INFORMATION GIVEN>
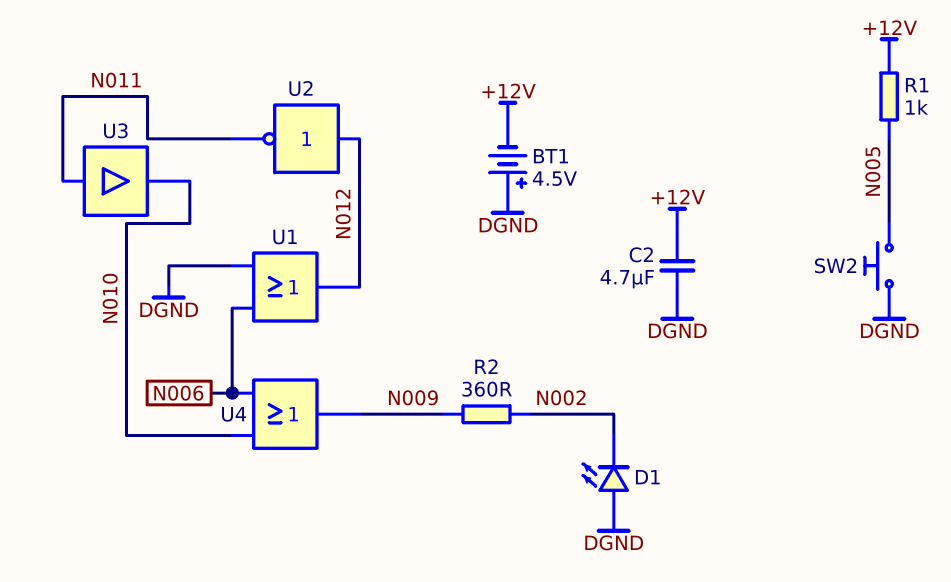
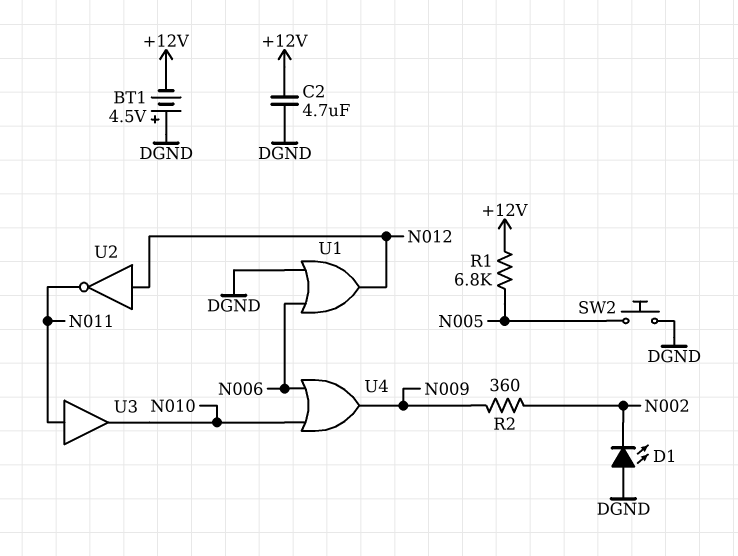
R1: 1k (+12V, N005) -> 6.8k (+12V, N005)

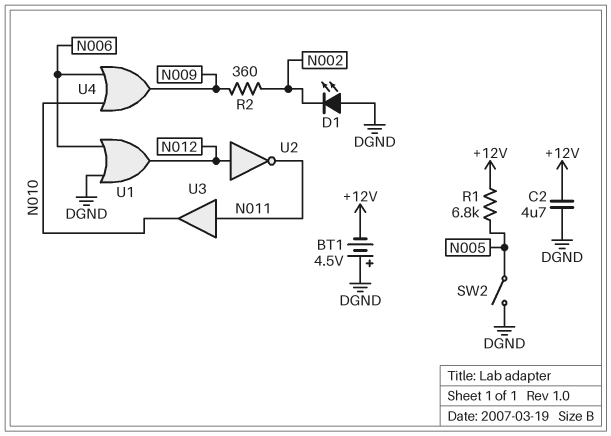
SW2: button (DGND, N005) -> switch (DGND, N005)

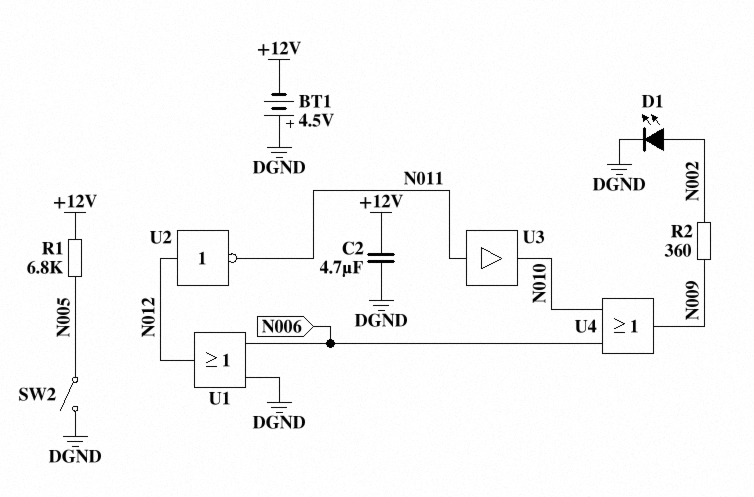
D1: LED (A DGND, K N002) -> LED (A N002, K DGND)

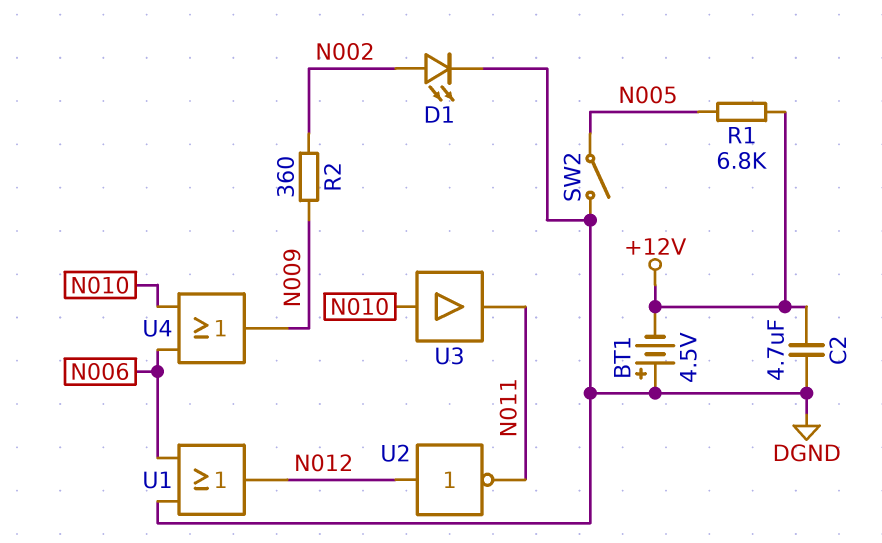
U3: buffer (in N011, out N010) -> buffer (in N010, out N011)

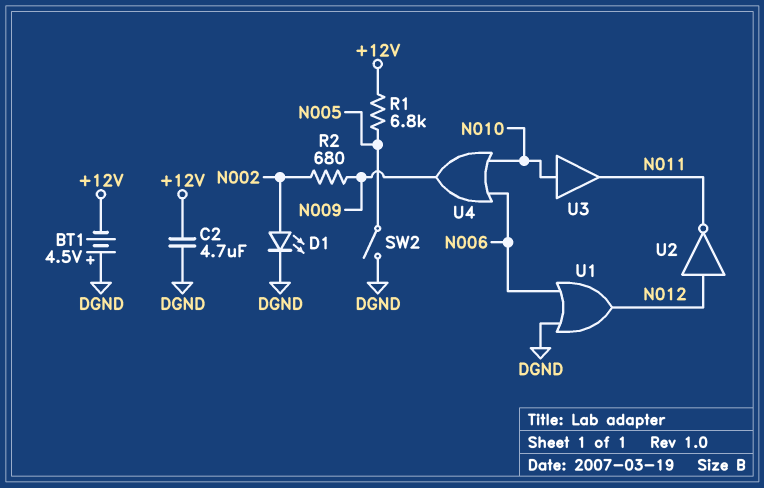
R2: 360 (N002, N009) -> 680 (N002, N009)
--
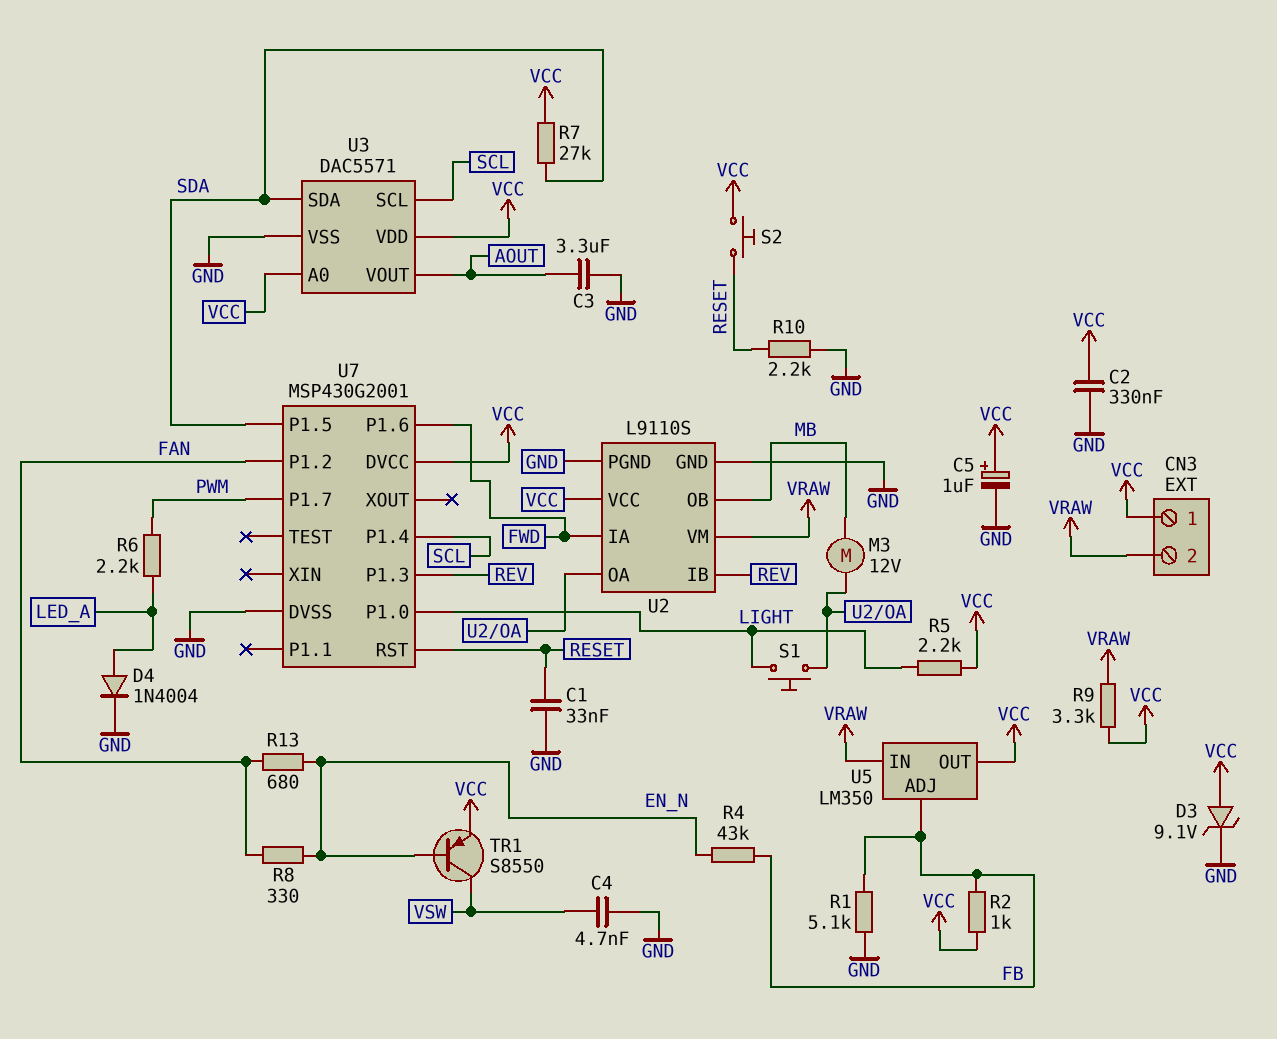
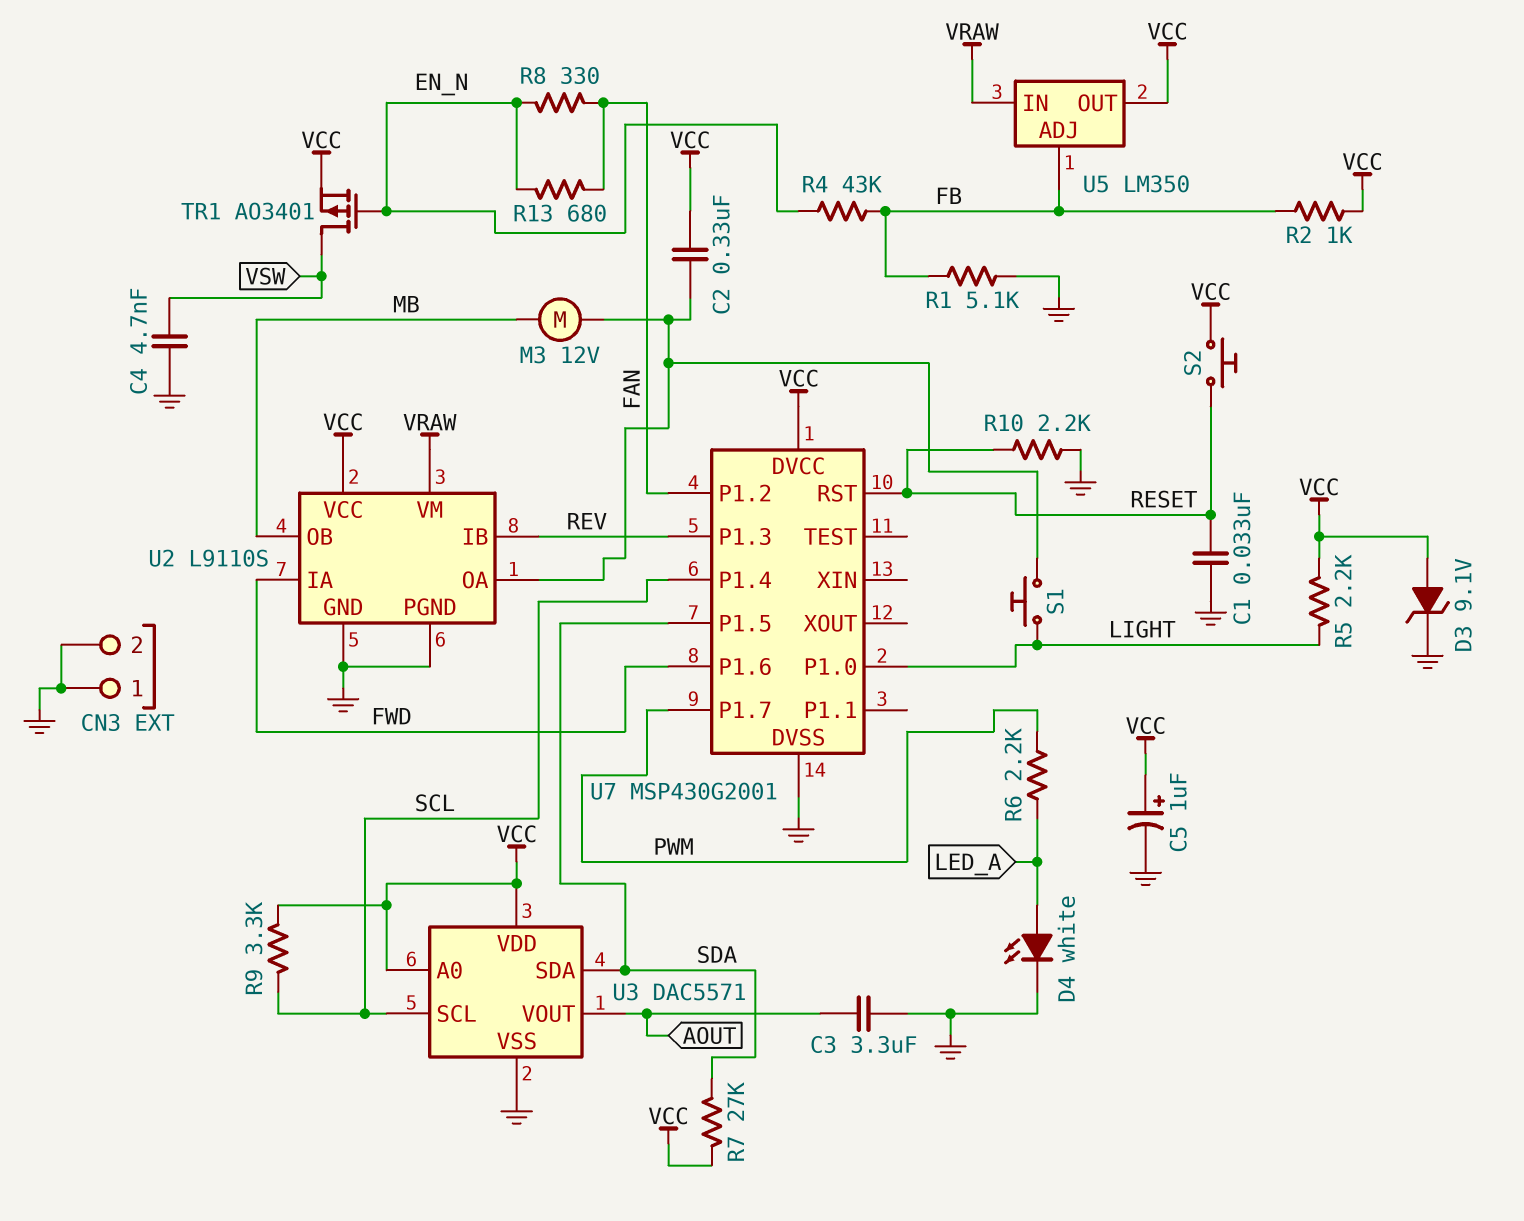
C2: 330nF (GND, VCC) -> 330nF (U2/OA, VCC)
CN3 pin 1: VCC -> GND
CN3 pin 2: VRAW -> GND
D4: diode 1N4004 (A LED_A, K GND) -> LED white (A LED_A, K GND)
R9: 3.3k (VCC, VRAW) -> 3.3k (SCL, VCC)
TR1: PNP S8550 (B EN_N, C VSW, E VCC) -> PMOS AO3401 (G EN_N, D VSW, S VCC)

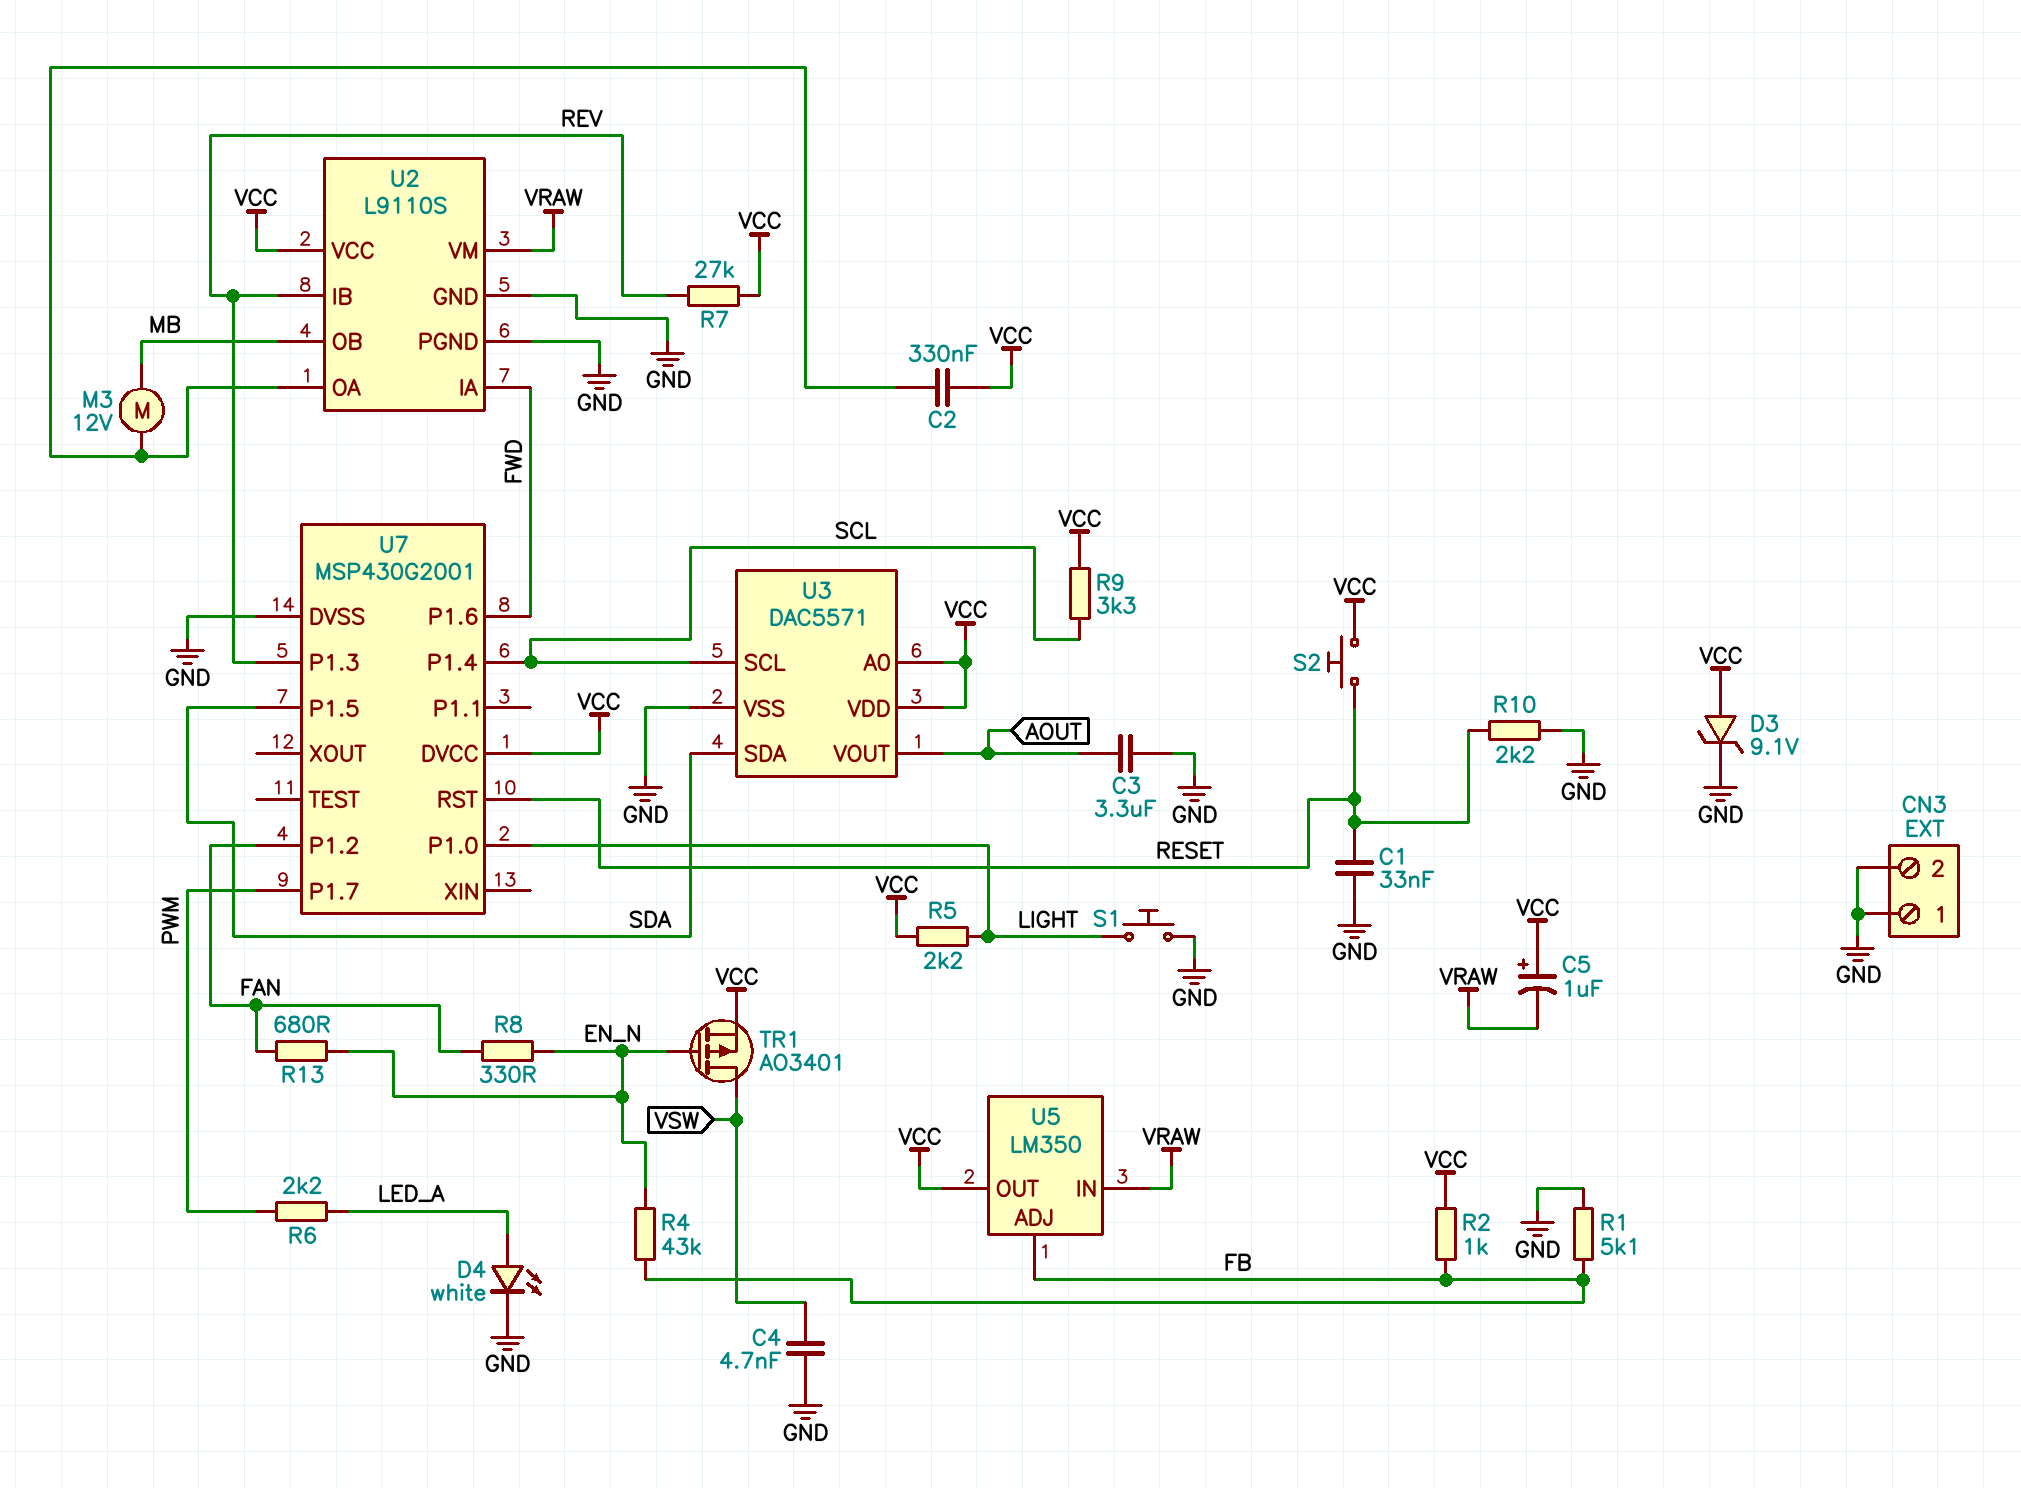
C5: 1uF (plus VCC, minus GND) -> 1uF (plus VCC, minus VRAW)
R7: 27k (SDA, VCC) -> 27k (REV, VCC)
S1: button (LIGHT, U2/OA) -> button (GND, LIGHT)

EXERCISE DESCRIPTION> What is wanted is an exact copy of the lines above from the one containing "CN3 pin 2: VRAW -> GND" through the one containing "S1: button (LIGHT, U2/OA)", with no pictures in it.

RESPONSE BELOW>
CN3 pin 2: VRAW -> GND
D4: diode 1N4004 (A LED_A, K GND) -> LED white (A LED_A, K GND)
R9: 3.3k (VCC, VRAW) -> 3.3k (SCL, VCC)
TR1: PNP S8550 (B EN_N, C VSW, E VCC) -> PMOS AO3401 (G EN_N, D VSW, S VCC)

C5: 1uF (plus VCC, minus GND) -> 1uF (plus VCC, minus VRAW)
R7: 27k (SDA, VCC) -> 27k (REV, VCC)
S1: button (LIGHT, U2/OA) -> button (GND, LIGHT)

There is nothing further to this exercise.